§ Dataset extract:
══════════════════════════════

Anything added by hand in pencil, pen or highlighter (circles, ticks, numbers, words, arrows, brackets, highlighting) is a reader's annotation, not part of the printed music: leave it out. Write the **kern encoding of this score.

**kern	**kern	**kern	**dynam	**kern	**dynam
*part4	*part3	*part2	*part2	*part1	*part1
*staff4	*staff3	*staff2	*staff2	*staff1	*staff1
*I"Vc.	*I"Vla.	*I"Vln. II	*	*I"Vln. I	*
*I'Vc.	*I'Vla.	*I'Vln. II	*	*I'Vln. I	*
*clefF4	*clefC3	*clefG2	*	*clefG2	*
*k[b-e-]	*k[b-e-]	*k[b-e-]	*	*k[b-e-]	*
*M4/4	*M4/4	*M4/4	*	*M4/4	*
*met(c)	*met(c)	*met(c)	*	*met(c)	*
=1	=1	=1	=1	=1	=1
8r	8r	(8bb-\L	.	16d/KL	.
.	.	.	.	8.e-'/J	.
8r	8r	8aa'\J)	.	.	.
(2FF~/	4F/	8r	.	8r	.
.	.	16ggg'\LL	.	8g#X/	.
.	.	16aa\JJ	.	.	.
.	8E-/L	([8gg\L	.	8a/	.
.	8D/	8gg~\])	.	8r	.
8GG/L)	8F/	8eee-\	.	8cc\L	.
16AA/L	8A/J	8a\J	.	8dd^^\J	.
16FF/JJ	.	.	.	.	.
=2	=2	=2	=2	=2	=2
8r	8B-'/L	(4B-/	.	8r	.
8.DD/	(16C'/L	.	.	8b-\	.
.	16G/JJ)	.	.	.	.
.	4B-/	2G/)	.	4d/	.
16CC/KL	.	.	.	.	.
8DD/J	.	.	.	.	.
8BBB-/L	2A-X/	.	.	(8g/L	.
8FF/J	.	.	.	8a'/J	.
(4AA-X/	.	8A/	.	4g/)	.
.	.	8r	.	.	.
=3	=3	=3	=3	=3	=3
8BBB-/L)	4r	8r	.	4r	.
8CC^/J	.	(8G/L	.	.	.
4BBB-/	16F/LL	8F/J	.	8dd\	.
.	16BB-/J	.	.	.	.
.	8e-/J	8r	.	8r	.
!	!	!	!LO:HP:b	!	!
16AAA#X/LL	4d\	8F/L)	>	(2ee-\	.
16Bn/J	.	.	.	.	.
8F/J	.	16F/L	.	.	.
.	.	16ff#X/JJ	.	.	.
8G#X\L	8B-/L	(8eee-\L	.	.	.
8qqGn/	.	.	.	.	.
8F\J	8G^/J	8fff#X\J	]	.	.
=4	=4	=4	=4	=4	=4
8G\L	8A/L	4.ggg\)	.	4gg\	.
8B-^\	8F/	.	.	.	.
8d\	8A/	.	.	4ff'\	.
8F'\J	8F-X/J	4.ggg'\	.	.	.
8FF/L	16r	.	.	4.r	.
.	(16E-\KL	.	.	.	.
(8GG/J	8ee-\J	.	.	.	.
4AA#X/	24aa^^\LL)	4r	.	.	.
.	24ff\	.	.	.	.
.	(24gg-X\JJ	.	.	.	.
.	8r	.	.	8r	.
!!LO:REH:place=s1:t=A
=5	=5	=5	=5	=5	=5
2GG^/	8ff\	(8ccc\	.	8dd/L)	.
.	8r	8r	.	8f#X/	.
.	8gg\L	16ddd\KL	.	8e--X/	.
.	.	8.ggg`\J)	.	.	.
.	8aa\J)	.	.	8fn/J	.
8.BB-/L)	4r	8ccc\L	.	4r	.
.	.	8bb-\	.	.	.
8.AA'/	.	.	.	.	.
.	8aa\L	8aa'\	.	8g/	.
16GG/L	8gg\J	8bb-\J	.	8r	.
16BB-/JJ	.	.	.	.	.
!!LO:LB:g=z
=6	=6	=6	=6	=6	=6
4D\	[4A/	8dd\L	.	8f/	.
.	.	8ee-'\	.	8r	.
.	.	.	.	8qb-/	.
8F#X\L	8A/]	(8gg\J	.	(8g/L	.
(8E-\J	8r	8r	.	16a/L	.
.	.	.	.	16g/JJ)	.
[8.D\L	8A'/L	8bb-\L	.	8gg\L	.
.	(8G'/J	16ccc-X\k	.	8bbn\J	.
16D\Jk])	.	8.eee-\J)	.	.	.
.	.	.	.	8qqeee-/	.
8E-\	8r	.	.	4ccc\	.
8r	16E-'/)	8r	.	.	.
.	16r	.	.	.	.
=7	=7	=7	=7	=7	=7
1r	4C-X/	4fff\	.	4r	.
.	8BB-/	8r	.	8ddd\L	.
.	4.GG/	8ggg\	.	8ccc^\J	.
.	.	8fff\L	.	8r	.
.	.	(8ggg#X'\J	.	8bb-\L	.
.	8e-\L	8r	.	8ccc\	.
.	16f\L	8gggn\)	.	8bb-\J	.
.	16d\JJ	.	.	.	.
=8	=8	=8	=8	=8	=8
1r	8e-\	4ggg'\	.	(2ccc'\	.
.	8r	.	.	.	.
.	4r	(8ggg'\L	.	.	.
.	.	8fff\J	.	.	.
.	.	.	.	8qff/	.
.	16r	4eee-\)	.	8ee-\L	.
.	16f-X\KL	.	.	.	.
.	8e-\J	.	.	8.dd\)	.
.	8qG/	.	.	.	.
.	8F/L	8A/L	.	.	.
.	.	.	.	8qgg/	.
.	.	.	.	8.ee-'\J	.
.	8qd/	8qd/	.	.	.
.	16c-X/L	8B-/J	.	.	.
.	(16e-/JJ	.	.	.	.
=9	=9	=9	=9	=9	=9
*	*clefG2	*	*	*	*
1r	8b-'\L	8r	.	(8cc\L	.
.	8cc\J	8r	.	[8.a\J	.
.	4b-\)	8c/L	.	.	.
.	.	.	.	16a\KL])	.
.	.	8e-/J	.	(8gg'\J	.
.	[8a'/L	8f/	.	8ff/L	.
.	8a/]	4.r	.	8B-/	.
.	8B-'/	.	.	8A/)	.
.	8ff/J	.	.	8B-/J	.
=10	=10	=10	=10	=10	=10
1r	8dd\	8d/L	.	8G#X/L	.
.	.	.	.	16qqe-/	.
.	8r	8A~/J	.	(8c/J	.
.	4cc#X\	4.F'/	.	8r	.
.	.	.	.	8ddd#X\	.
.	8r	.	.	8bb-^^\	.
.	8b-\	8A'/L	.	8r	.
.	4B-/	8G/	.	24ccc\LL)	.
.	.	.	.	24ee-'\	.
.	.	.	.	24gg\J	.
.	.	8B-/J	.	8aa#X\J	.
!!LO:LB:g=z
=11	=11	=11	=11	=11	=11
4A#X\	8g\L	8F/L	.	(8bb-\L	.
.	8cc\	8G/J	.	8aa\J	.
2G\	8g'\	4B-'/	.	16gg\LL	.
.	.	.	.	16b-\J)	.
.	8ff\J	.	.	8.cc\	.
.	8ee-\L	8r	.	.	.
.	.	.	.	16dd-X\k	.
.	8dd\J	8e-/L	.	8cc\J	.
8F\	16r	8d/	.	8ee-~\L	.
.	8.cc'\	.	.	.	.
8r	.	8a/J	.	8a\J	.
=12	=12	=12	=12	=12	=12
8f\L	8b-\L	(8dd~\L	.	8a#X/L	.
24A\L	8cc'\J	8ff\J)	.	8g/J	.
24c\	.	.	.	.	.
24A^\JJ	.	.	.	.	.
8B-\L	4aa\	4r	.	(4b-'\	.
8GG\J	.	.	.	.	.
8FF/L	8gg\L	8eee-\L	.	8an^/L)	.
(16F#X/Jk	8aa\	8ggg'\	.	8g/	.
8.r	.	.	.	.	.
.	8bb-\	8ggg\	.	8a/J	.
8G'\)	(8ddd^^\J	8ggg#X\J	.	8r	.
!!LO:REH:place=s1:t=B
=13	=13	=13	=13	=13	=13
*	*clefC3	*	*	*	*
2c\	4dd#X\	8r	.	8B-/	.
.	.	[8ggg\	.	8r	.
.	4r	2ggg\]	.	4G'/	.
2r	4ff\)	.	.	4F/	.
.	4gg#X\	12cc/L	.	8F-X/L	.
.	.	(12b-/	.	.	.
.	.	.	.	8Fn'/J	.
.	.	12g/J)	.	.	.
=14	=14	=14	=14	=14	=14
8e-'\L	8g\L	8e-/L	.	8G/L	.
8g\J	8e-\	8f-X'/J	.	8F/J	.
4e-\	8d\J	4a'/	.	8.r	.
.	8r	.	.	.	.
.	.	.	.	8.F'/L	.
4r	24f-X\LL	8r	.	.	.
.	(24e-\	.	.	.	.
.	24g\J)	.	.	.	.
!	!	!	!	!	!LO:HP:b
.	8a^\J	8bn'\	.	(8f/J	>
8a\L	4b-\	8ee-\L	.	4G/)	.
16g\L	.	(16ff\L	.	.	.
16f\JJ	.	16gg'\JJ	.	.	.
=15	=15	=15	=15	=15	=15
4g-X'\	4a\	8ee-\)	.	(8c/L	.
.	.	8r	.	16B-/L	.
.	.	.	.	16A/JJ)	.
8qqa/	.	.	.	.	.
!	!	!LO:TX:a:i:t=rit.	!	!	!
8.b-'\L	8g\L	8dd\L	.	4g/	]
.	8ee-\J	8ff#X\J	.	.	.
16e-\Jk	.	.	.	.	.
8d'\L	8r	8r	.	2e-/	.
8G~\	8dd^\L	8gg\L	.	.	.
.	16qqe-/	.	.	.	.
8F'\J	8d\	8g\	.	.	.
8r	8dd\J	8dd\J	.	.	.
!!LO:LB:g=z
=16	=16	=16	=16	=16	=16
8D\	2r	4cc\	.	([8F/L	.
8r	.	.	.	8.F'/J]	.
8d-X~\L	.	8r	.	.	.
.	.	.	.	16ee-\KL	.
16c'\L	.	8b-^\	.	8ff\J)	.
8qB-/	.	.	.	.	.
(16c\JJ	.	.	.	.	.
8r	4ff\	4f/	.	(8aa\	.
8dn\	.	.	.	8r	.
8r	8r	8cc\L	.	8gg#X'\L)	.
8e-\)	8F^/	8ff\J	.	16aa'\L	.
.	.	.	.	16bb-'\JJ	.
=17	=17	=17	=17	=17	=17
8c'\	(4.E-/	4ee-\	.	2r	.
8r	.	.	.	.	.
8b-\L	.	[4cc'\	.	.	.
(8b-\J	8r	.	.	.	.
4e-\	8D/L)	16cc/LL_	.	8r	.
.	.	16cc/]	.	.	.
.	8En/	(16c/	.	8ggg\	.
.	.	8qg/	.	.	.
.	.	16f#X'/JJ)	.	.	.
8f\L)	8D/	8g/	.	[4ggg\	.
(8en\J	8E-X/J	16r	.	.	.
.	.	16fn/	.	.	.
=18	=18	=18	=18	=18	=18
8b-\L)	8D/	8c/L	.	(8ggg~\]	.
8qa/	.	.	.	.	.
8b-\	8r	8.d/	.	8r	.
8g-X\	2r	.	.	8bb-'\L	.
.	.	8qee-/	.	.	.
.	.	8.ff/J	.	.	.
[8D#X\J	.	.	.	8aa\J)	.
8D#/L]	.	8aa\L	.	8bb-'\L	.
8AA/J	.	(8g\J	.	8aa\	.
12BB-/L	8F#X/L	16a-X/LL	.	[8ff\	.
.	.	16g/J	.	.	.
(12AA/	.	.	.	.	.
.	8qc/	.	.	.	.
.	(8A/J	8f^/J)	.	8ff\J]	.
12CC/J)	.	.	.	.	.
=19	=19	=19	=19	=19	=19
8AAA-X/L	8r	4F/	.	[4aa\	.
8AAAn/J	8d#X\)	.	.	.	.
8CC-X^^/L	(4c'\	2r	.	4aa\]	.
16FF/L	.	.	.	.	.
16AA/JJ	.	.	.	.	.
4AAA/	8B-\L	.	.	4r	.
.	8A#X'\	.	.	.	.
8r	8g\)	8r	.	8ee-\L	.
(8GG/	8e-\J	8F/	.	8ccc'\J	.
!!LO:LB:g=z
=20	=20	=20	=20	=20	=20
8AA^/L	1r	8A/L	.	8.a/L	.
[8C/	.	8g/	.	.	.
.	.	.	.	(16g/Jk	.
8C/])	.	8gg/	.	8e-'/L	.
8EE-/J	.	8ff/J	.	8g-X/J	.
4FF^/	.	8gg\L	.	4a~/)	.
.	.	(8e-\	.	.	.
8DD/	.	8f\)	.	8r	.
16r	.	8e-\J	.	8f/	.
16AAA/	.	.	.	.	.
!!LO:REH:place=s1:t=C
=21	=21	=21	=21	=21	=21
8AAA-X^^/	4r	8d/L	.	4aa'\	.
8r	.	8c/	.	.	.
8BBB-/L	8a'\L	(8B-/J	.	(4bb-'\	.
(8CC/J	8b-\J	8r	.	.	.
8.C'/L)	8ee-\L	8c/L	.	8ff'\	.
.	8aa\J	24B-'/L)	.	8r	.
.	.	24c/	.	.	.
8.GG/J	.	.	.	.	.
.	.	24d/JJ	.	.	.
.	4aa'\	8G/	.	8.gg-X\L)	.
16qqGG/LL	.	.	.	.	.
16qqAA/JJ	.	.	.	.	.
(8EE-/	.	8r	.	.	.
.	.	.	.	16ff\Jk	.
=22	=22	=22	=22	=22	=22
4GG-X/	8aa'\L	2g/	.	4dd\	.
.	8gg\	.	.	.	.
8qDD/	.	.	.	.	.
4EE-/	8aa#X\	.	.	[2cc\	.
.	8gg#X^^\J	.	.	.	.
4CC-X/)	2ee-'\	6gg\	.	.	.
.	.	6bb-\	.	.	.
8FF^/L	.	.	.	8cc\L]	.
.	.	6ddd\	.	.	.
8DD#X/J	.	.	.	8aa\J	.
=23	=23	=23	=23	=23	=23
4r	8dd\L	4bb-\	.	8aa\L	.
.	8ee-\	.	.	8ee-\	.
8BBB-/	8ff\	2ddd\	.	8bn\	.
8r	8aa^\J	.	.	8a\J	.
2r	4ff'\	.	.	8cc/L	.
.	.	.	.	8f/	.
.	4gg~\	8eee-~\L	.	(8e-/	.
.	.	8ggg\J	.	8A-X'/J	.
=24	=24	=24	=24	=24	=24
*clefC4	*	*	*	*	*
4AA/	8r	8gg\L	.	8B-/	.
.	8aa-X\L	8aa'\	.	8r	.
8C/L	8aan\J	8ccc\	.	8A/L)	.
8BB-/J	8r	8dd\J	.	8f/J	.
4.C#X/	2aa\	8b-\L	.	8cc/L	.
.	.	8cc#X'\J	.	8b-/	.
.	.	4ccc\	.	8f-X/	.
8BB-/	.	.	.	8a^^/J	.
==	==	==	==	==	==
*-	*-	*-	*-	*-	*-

══════════════════════════════

§ Directions for this task: Report every line of the material above that contains the string "kern", copying each such line in full.

§ Correct result:
Anything added by hand in pencil, pen or highlighter (circles, ticks, numbers, words, arrows, brackets, highlighting) is a reader's annotation, not part of the printed music: leave it out. Write the **kern encoding of this score.
**kern	**kern	**kern	**dynam	**kern	**dynam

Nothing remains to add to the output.